» **Records to use**
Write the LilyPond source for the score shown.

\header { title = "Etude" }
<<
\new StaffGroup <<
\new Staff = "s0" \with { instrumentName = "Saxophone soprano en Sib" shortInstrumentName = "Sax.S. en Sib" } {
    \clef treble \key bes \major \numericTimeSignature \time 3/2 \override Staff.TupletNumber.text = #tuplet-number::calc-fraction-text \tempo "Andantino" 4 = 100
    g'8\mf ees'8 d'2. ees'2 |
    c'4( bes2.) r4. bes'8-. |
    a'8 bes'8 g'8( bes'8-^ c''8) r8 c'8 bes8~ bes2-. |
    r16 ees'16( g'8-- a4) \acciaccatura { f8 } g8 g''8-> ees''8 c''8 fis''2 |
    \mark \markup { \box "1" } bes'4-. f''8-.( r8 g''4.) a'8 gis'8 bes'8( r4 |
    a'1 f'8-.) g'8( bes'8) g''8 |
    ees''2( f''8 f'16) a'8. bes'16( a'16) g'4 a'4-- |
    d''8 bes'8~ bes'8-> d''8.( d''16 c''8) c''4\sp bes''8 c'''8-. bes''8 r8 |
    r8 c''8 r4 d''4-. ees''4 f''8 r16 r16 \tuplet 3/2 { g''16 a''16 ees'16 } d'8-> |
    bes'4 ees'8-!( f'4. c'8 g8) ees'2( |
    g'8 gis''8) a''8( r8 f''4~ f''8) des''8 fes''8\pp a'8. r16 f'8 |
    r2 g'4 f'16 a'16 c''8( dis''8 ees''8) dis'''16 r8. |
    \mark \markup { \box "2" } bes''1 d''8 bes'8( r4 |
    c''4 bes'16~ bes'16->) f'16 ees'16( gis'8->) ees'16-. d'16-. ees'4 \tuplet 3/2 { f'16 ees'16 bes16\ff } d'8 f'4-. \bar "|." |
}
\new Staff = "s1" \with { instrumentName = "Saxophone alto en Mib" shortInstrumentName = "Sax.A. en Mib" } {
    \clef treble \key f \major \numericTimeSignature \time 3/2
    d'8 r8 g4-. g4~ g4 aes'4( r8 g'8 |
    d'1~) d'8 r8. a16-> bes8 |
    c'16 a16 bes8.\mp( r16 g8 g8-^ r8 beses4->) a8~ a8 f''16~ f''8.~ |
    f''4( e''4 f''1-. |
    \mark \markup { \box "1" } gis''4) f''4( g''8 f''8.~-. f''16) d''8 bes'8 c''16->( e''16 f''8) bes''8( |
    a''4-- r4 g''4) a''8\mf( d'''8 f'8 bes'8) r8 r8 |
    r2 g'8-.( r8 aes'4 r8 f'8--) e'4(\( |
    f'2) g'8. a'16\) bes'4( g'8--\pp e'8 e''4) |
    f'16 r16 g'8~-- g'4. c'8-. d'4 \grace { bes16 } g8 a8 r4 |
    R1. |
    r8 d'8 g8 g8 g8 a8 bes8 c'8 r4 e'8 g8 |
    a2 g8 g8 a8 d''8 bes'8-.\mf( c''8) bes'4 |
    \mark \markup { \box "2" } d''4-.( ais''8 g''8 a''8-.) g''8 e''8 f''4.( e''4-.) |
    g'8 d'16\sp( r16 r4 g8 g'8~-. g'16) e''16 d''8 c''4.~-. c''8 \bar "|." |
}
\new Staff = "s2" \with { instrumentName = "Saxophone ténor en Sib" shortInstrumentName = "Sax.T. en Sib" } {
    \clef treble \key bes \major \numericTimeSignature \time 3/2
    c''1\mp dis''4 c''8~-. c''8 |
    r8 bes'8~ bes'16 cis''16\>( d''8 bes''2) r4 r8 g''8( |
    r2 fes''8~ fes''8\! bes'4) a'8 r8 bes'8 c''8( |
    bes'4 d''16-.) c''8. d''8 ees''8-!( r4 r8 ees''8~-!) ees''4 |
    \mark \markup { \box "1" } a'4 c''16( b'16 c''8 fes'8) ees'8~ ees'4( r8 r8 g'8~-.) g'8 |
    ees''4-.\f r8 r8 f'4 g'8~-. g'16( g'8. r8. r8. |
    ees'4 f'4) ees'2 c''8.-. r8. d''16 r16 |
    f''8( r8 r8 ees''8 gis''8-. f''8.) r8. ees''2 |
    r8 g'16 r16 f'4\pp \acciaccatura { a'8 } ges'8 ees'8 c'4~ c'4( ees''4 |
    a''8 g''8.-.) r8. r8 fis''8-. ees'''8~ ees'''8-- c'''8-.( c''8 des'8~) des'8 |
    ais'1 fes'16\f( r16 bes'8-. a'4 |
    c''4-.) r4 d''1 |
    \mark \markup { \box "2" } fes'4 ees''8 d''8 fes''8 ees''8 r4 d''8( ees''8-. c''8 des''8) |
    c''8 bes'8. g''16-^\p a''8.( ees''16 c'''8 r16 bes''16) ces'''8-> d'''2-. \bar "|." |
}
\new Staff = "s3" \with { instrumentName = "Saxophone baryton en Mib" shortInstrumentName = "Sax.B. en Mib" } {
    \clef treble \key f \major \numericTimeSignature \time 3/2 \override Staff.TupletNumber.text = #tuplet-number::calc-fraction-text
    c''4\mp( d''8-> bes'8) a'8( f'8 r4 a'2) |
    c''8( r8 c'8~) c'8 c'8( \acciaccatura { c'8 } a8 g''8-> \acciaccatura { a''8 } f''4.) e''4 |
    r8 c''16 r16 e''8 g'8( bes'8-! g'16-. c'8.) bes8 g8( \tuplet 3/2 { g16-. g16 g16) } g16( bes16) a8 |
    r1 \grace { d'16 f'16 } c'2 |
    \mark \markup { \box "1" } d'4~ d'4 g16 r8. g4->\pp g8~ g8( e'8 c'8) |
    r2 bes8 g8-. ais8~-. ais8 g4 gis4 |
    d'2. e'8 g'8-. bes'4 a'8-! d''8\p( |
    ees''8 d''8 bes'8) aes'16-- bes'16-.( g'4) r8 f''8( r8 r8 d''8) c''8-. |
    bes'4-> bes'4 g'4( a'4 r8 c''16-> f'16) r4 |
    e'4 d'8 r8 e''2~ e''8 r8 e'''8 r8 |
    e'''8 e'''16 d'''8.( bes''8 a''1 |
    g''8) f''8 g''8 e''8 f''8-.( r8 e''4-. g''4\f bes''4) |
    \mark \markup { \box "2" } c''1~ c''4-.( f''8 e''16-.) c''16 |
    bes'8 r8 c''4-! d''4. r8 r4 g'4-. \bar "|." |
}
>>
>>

» **Exercise details**
Count the lines in the records that contain the string "shortInstrumentName", and reply with the number alone.

» **Right answer**
4